> Raw data:

_ _ _

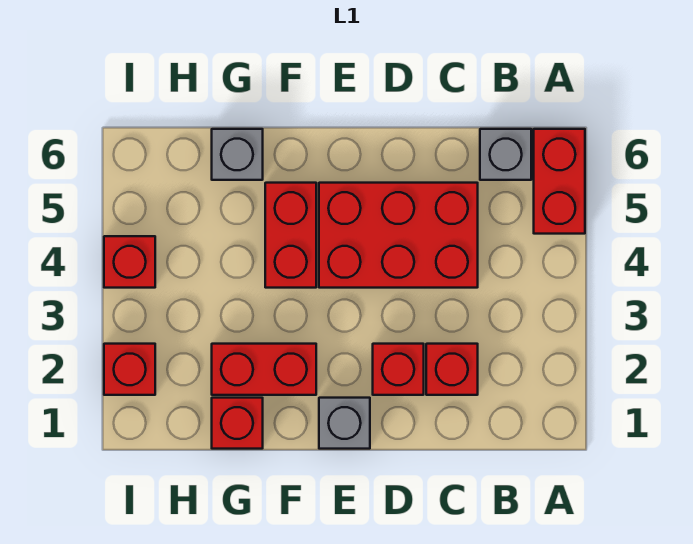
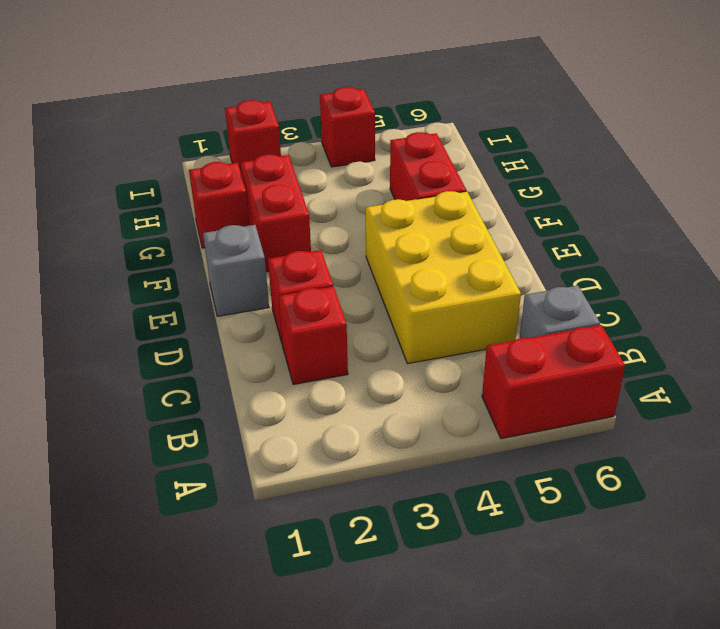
red brick C4:E5 level 1 -> yellow brick C4:E5 level 1
red brick F4:F5 level 1 -> red brick F5:G5 level 1
grey brick G6 level 1 -> none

_ _ _

> What is needed:
The data is to be returned exactly as it stands, pictures aside.

> Response for this exercise:
red brick C4:E5 level 1 -> yellow brick C4:E5 level 1
red brick F4:F5 level 1 -> red brick F5:G5 level 1
grey brick G6 level 1 -> none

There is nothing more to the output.